Nothing but the lines holding the string "none" should appear in the answer. Copy them from the entries.

» **Task input**:
---

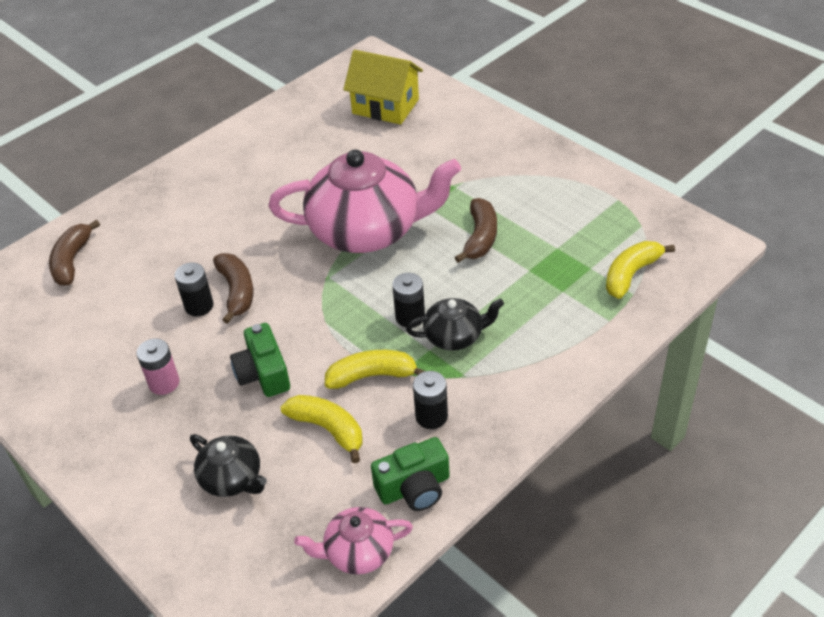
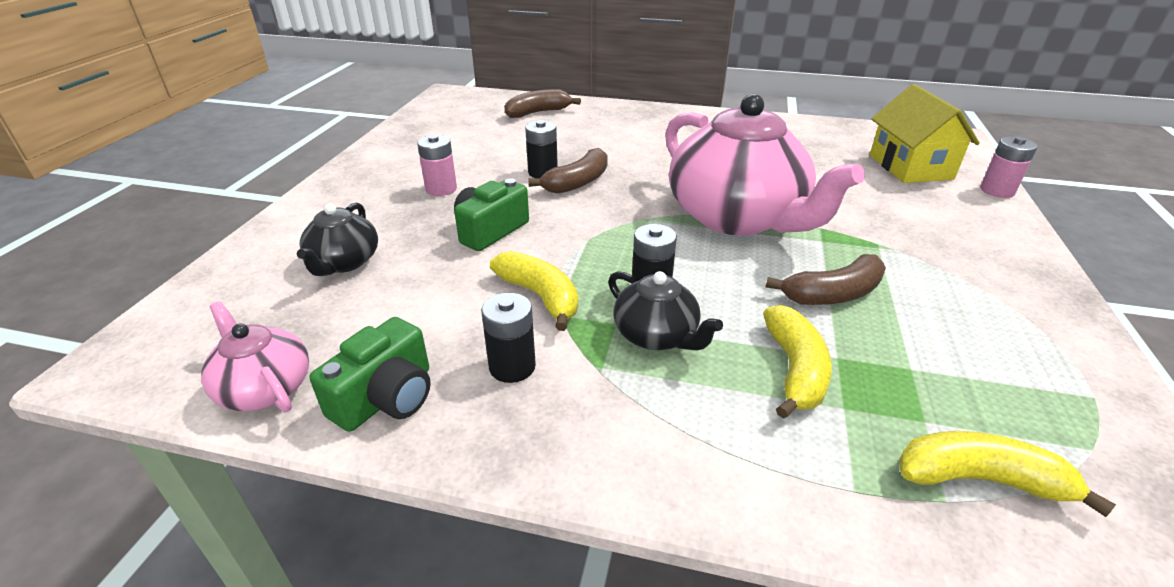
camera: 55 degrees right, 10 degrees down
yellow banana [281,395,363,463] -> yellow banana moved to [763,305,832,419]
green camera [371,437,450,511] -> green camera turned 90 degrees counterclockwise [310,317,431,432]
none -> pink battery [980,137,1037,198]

---

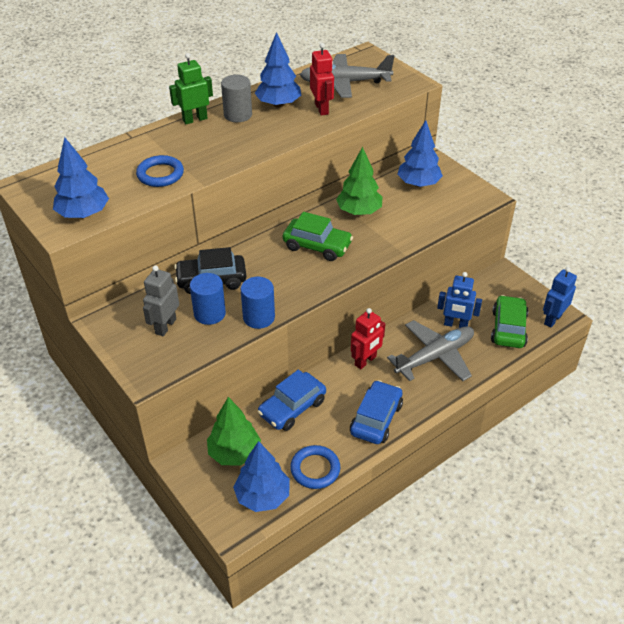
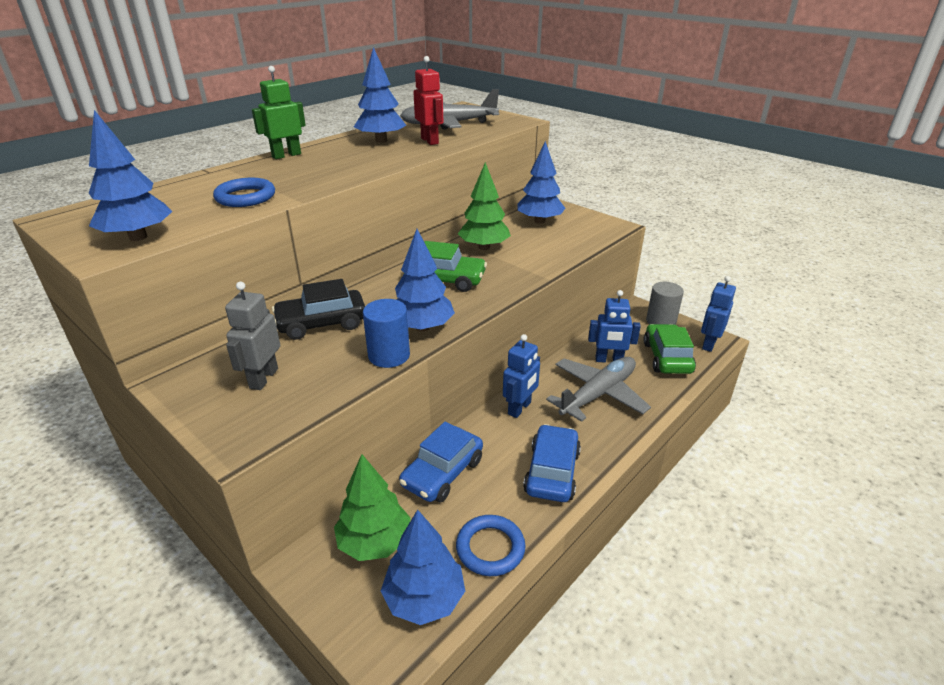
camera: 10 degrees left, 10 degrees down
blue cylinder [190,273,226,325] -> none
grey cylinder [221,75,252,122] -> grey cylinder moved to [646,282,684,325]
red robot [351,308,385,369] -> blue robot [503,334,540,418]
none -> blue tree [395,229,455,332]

---

» **Response for this exercise**:
none -> pink battery [980,137,1037,198]
blue cylinder [190,273,226,325] -> none
none -> blue tree [395,229,455,332]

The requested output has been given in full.